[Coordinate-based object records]
BEGIN

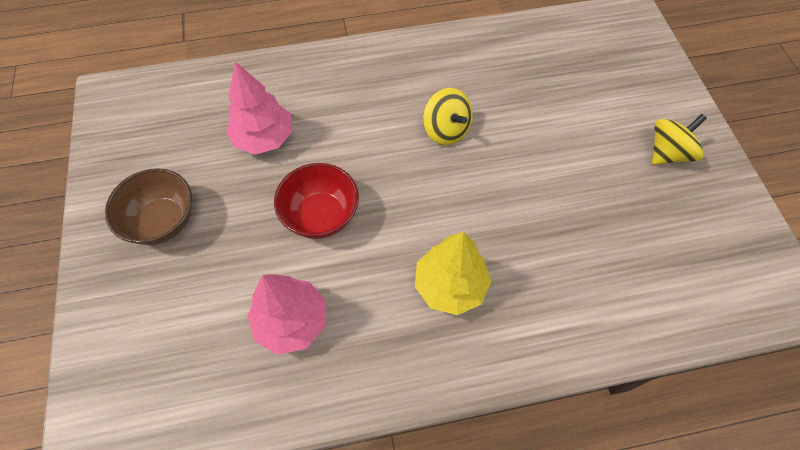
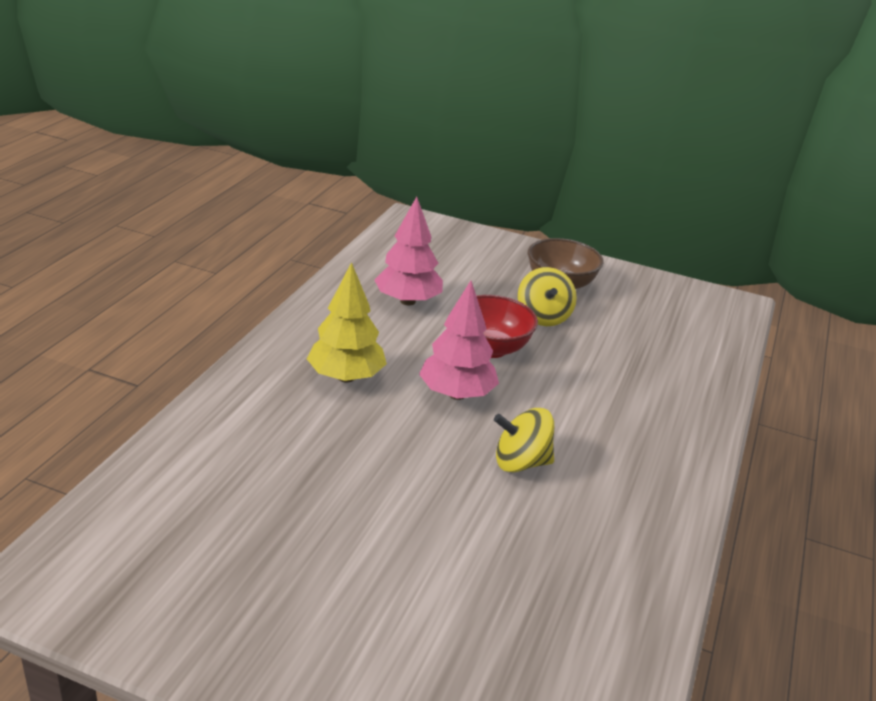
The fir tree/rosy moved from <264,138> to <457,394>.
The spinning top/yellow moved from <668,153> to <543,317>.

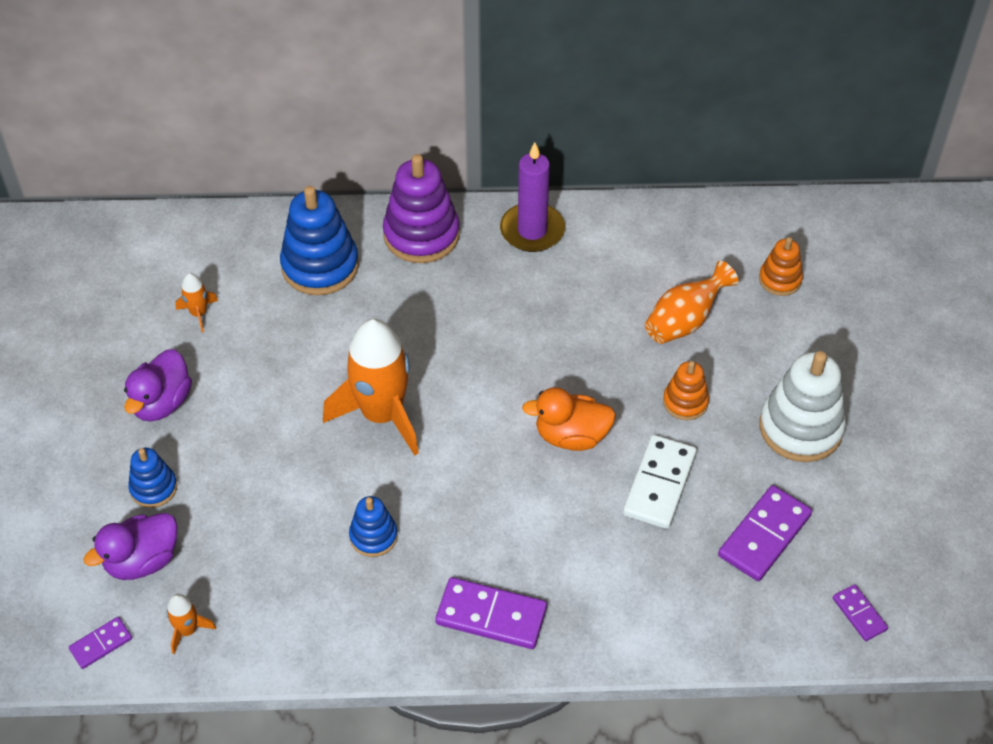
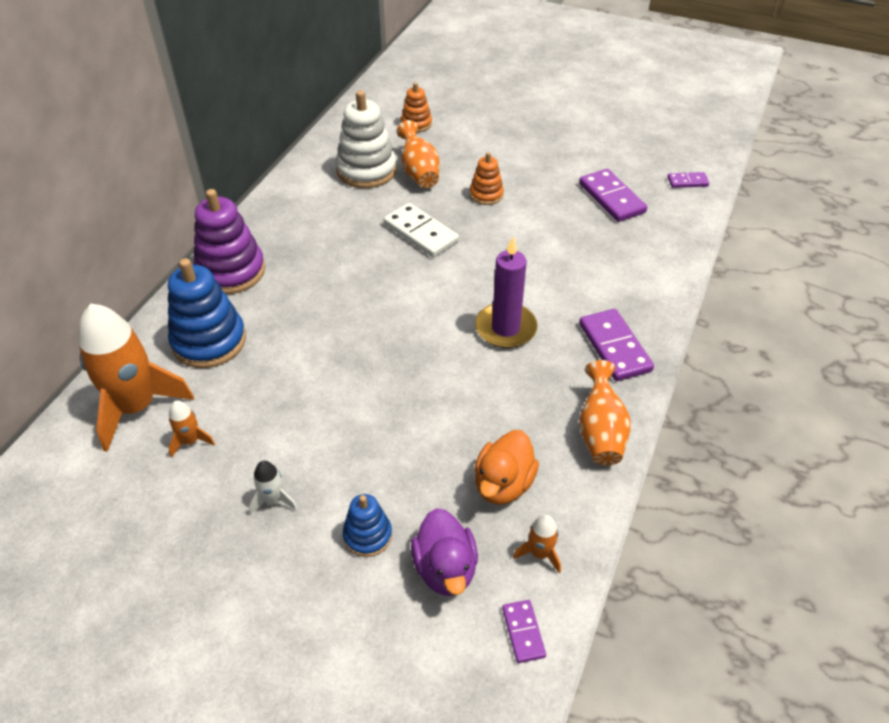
The toy rocket/orange-coloured moved from <382,415> to <136,407>.
The rubber duck/royal purple at <162,403> was replaced by the toy rocket/pure white at <273,500>.
The stacking rings/pure white moved from <800,428> to <366,170>.
The domino tile/pure white moved from <659,484> to <421,233>.
The rubber duck/orange-coloured moved from <571,436> to <503,484>.
The wax candle/royal purple moved from <532,230> to <505,328>.
The domino tile/royal purple at <491,615> turned 60 degrees counterclockwise.
The flower vase/orange-coloured at <600,432> appeared.
The stacking rings/cobalt at <373,536> disappeared.

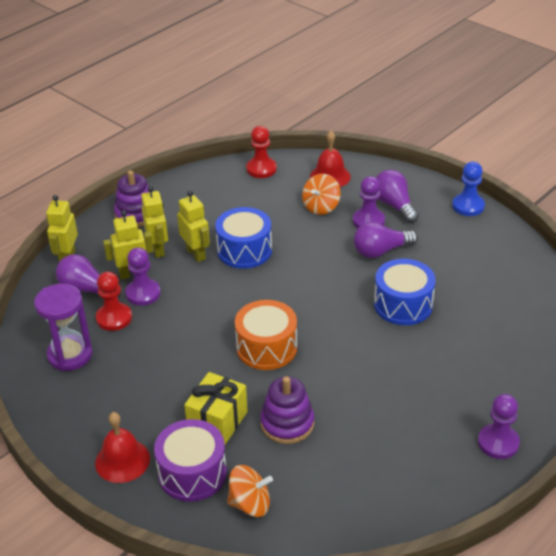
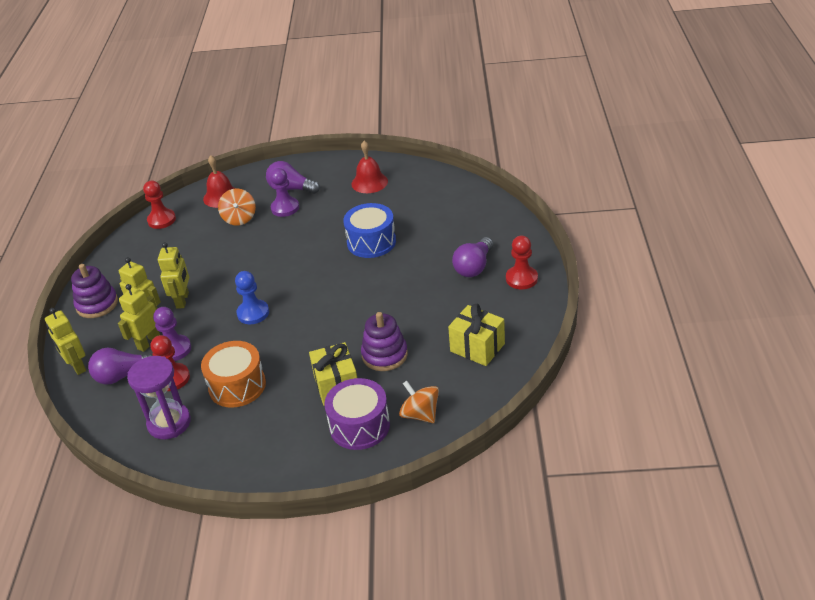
The robot figure/yellow at <196,254> turned 75 degrees clockwise.
The toy drum/orange-coloured moved from <266,348> to <237,386>.
The pawn/cobalt moved from <468,206> to <253,313>.
The bell/red moved from <122,460> to <369,182>.
The spinning top/orange-coloured at <250,504> turned 90 degrees counterclockwise.
The present/yellow at <477,347> appeared.
The light bulb/royal purple moved from <381,251> to <474,267>.
The pawn/royal purple at <498,443> became the pawn/red at <521,279>.
The toy drum/cobalt at <244,250> disappeared.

END

**What to do:** Copy all records exactly; omit images.

**The completed task:**
The fir tree/rosy moved from <264,138> to <457,394>.
The spinning top/yellow moved from <668,153> to <543,317>.

The toy rocket/orange-coloured moved from <382,415> to <136,407>.
The rubber duck/royal purple at <162,403> was replaced by the toy rocket/pure white at <273,500>.
The stacking rings/pure white moved from <800,428> to <366,170>.
The domino tile/pure white moved from <659,484> to <421,233>.
The rubber duck/orange-coloured moved from <571,436> to <503,484>.
The wax candle/royal purple moved from <532,230> to <505,328>.
The domino tile/royal purple at <491,615> turned 60 degrees counterclockwise.
The flower vase/orange-coloured at <600,432> appeared.
The stacking rings/cobalt at <373,536> disappeared.

The robot figure/yellow at <196,254> turned 75 degrees clockwise.
The toy drum/orange-coloured moved from <266,348> to <237,386>.
The pawn/cobalt moved from <468,206> to <253,313>.
The bell/red moved from <122,460> to <369,182>.
The spinning top/orange-coloured at <250,504> turned 90 degrees counterclockwise.
The present/yellow at <477,347> appeared.
The light bulb/royal purple moved from <381,251> to <474,267>.
The pawn/royal purple at <498,443> became the pawn/red at <521,279>.
The toy drum/cobalt at <244,250> disappeared.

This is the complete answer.